ACTIVITY
Return only those lines of the listing that hold the word "schottky".
+++ DATA SHOWN +++
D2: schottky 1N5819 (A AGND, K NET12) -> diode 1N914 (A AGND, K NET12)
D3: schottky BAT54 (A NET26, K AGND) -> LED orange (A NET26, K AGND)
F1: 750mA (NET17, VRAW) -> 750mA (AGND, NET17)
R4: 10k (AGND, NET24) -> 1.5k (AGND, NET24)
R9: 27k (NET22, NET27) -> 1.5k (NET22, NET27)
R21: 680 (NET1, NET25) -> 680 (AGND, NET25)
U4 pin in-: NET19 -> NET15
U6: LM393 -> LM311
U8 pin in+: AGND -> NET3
+++
EXERCISE RESULT
D2: schottky 1N5819 (A AGND, K NET12) -> diode 1N914 (A AGND, K NET12)
D3: schottky BAT54 (A NET26, K AGND) -> LED orange (A NET26, K AGND)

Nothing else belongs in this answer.